### RECORDS SUPPLIED
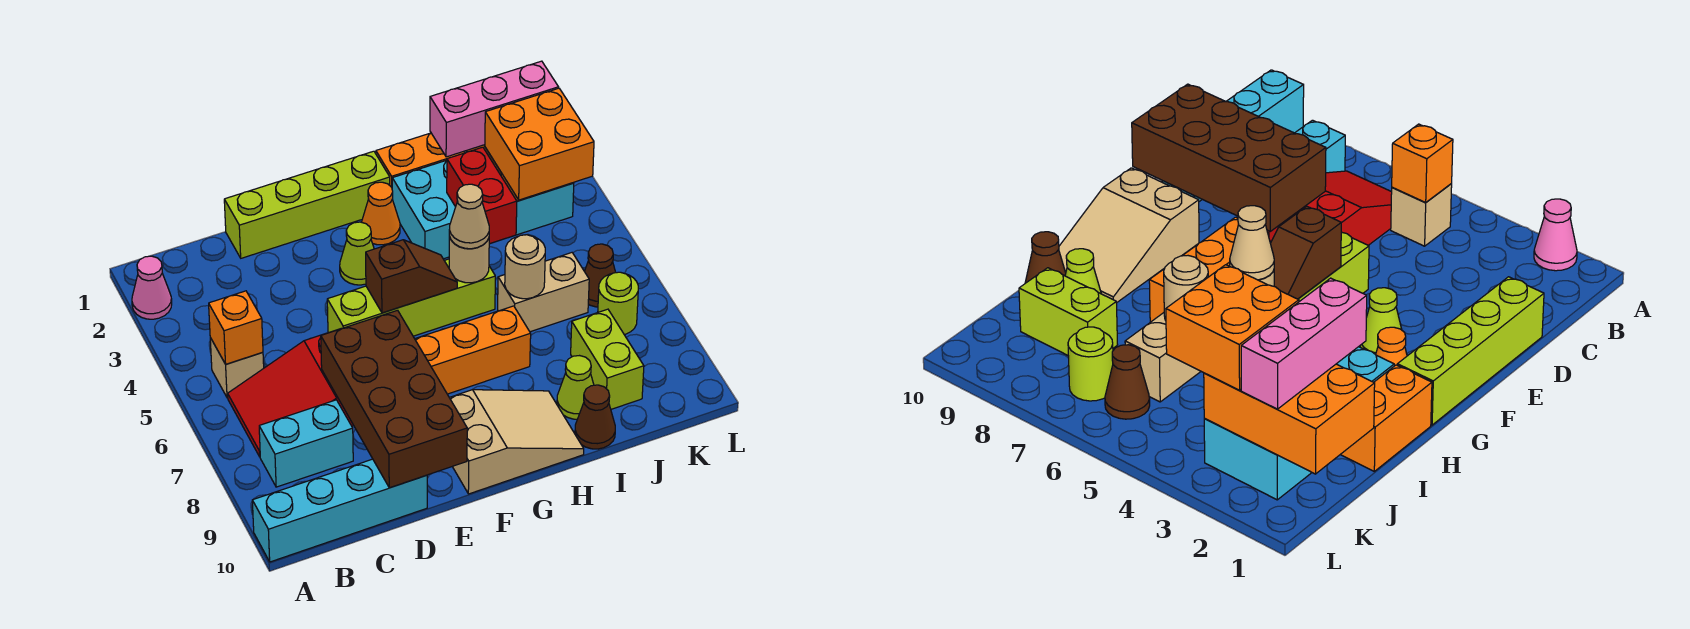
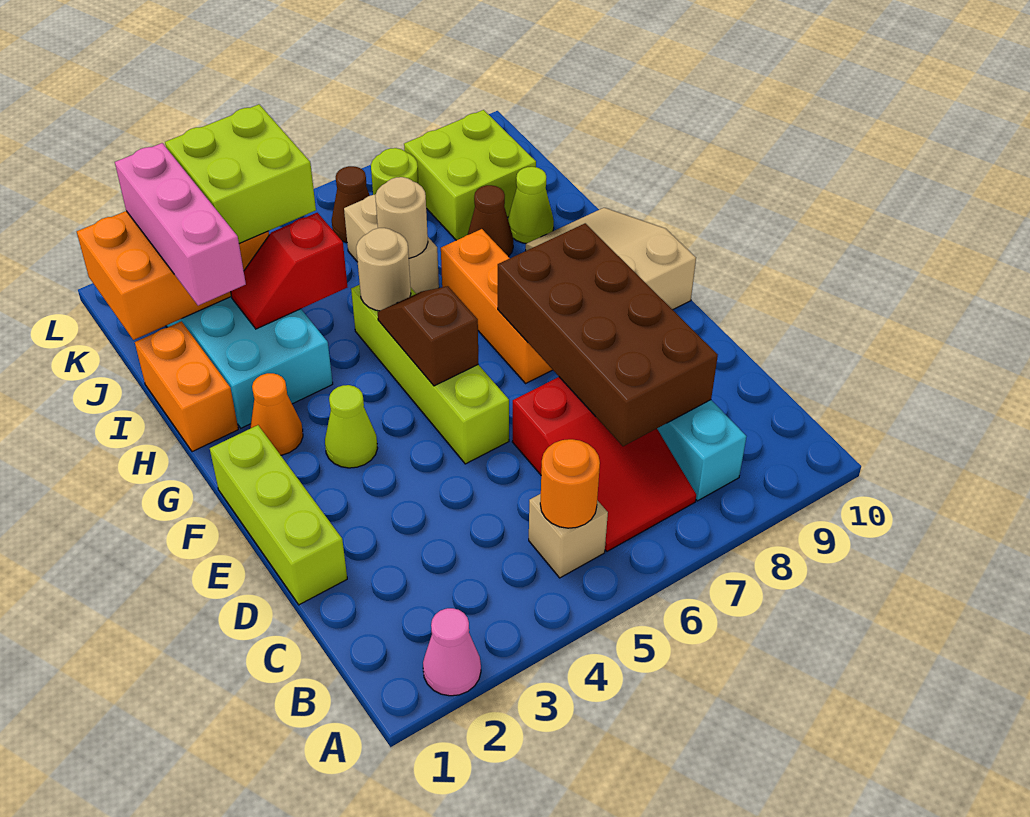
cyan brick A10:D10 level 1 -> none
orange brick B5 level 2 -> orange round brick B5 level 2
lime brick D1:G1 level 1 -> lime brick D1:F1 level 1
brown brick D7:E10 level 2 -> brown brick C7:F8 level 2
tan cone H5 level 3 -> none
red brick I3:I4 level 2 -> red slope I3:I4 level 2 top 4
brown cone I10 level 1 -> brown cone I8 level 1
orange brick J3:K4 level 3 -> lime brick J3:K4 level 3
lime brick J8:J9 level 1 -> lime brick J8:K9 level 1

### TASK DIRECTIONS
Nothing but a number should be given: the count of lines in the records that contain the word "cone".

### ANSWER BOX
2